> [Your objective]:
Please retype the records below exactly, leaving out any pictures.

Object correspondence data
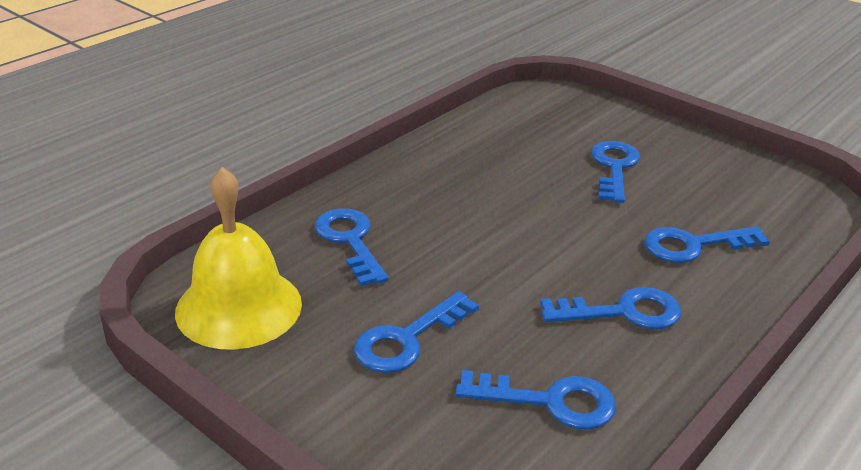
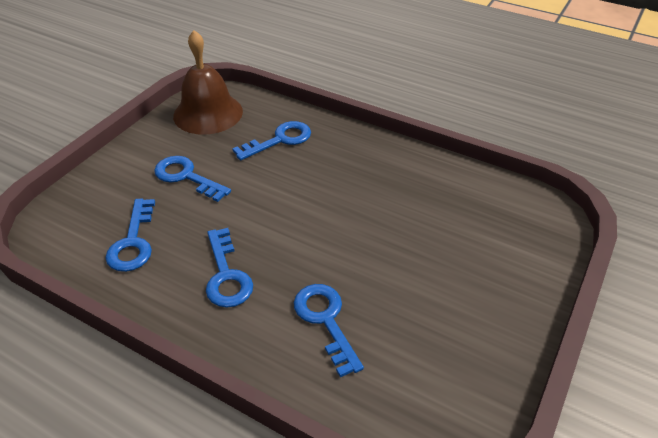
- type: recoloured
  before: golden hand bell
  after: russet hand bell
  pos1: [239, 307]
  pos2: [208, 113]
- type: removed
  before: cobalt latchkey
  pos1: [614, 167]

> [Answer to the exercise]:
- type: recoloured
  before: golden hand bell
  after: russet hand bell
  pos1: [239, 307]
  pos2: [208, 113]
- type: removed
  before: cobalt latchkey
  pos1: [614, 167]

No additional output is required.